◆ Task statement
Report every line of the records that includes the word "russet".

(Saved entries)
────────

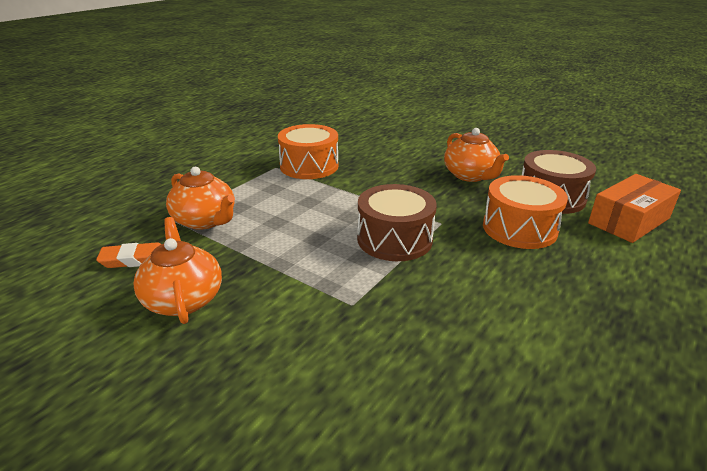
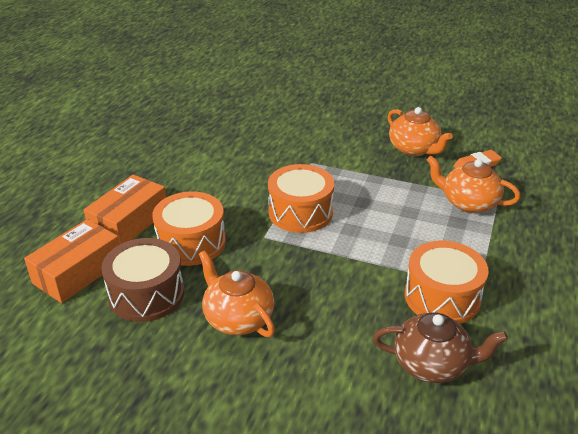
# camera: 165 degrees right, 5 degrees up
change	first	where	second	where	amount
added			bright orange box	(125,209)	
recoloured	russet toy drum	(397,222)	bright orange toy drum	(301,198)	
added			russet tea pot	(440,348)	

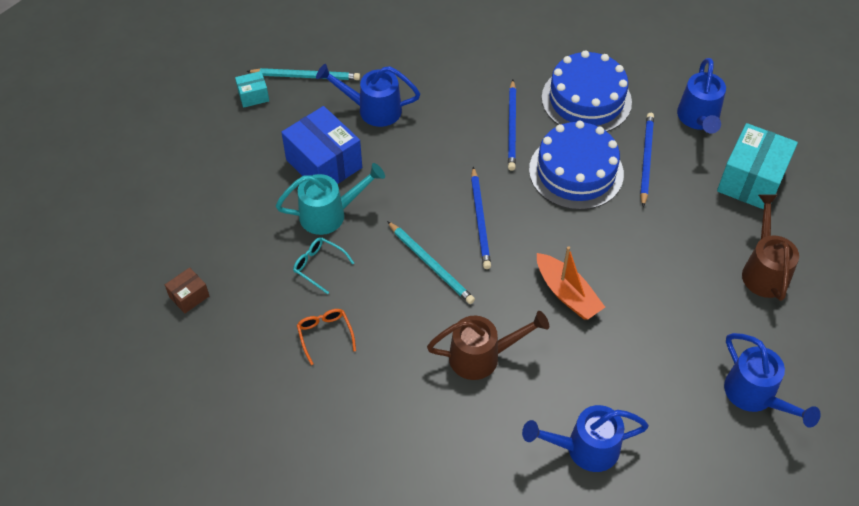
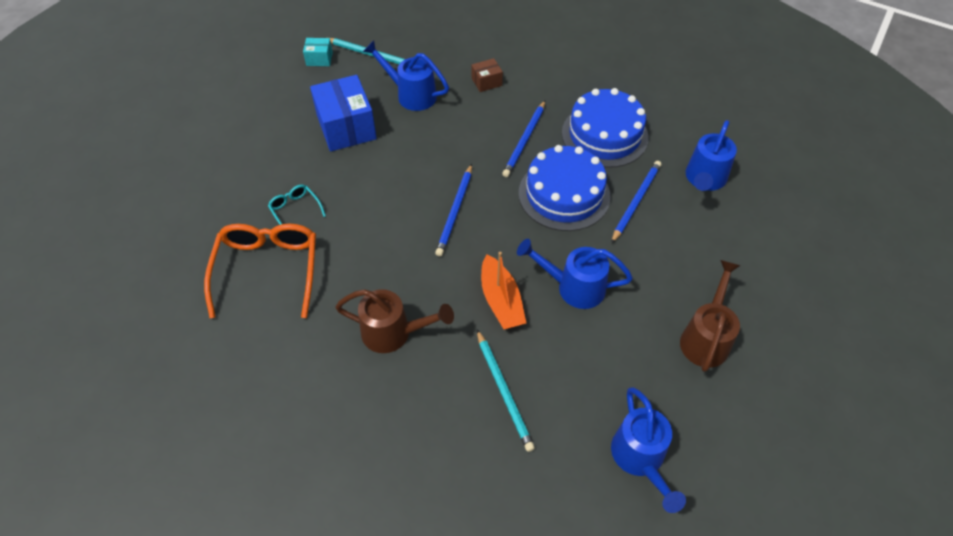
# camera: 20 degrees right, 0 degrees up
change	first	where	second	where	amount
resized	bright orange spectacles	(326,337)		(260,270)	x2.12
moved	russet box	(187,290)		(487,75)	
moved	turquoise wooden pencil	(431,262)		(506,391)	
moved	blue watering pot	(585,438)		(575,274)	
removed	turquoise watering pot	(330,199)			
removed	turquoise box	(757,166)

────────

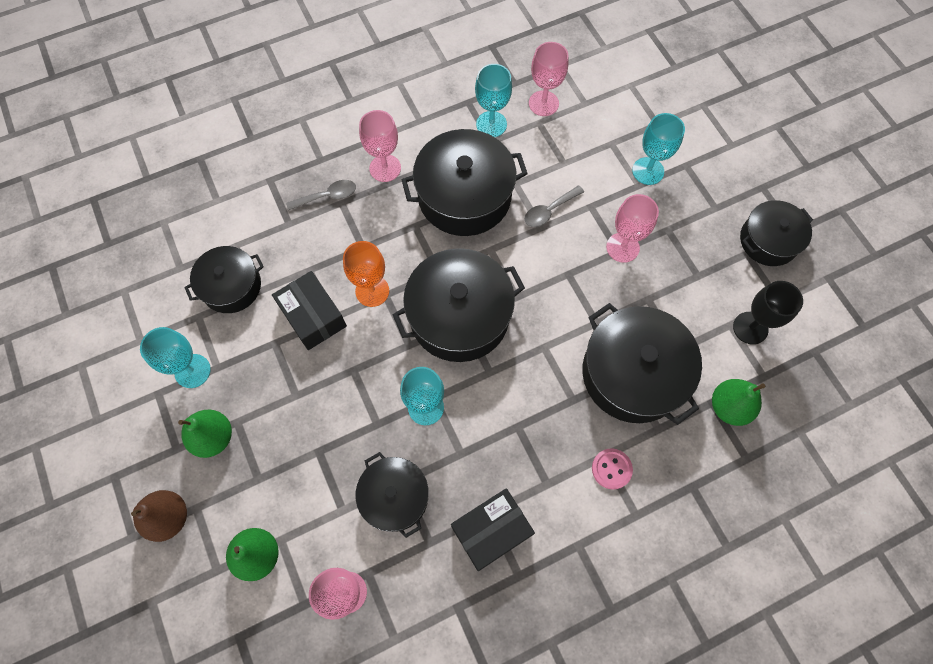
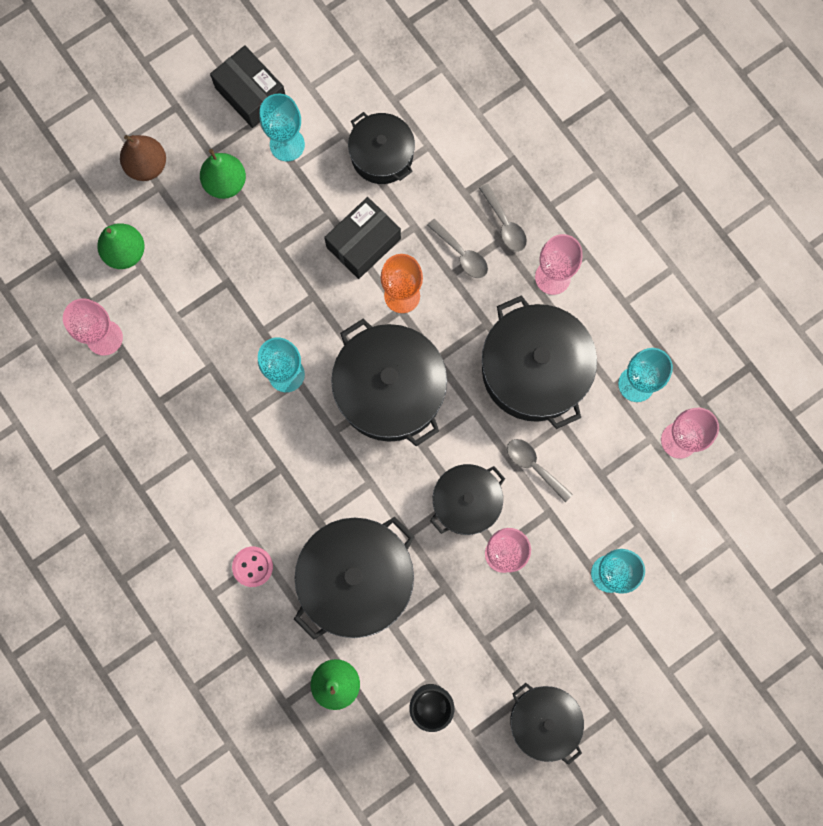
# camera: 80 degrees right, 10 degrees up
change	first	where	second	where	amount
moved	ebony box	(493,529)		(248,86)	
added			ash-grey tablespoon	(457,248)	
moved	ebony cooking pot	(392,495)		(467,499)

────────

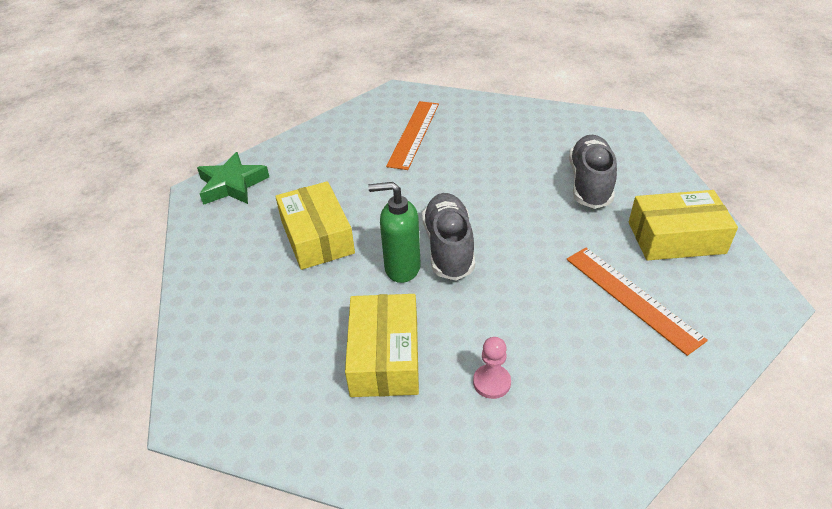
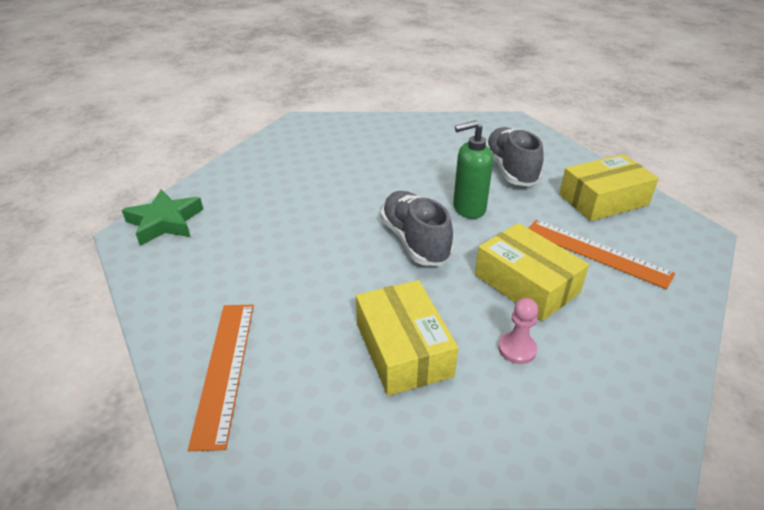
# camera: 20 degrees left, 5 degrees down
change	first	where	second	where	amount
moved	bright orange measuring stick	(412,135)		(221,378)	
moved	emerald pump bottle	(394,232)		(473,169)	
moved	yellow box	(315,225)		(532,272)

────────

◆ Response below
recoloured	russet toy drum	(397,222)	bright orange toy drum	(301,198)	
added			russet tea pot	(440,348)	
moved	russet box	(187,290)		(487,75)	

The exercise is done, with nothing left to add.